## [The input]
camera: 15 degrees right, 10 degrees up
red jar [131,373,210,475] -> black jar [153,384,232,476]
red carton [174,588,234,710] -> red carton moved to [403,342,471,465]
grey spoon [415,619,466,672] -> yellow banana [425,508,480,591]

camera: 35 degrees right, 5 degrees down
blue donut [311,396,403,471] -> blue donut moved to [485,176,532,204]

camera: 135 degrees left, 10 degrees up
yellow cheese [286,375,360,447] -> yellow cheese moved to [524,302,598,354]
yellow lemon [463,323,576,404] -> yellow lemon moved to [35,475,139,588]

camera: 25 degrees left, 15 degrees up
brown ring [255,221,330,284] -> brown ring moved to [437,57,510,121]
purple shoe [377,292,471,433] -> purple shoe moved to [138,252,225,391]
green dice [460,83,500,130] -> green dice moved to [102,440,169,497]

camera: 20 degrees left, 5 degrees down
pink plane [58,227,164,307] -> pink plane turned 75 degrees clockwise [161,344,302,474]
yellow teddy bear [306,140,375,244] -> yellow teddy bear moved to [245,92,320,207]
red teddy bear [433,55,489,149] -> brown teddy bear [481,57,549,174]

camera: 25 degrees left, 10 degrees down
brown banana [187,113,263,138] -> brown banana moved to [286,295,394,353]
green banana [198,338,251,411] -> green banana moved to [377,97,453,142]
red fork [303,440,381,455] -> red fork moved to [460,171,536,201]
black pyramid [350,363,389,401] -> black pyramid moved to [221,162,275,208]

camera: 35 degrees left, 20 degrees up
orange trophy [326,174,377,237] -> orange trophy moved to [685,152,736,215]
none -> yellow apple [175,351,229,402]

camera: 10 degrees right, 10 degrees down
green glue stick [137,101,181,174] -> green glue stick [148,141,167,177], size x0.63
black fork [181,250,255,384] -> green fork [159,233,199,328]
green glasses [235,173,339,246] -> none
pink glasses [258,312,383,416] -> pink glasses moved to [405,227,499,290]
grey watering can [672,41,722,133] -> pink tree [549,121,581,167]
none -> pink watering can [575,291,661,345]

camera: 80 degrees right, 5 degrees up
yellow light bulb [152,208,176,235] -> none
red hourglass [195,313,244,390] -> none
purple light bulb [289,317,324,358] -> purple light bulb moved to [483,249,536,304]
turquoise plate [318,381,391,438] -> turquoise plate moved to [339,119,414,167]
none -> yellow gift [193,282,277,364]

## [Action item]
Extract every line from the one with "green banana [198,338,251,411]" down to the final line above, both included, exactly as written.

## [Task response]
green banana [198,338,251,411] -> green banana moved to [377,97,453,142]
red fork [303,440,381,455] -> red fork moved to [460,171,536,201]
black pyramid [350,363,389,401] -> black pyramid moved to [221,162,275,208]

camera: 35 degrees left, 20 degrees up
orange trophy [326,174,377,237] -> orange trophy moved to [685,152,736,215]
none -> yellow apple [175,351,229,402]

camera: 10 degrees right, 10 degrees down
green glue stick [137,101,181,174] -> green glue stick [148,141,167,177], size x0.63
black fork [181,250,255,384] -> green fork [159,233,199,328]
green glasses [235,173,339,246] -> none
pink glasses [258,312,383,416] -> pink glasses moved to [405,227,499,290]
grey watering can [672,41,722,133] -> pink tree [549,121,581,167]
none -> pink watering can [575,291,661,345]

camera: 80 degrees right, 5 degrees up
yellow light bulb [152,208,176,235] -> none
red hourglass [195,313,244,390] -> none
purple light bulb [289,317,324,358] -> purple light bulb moved to [483,249,536,304]
turquoise plate [318,381,391,438] -> turquoise plate moved to [339,119,414,167]
none -> yellow gift [193,282,277,364]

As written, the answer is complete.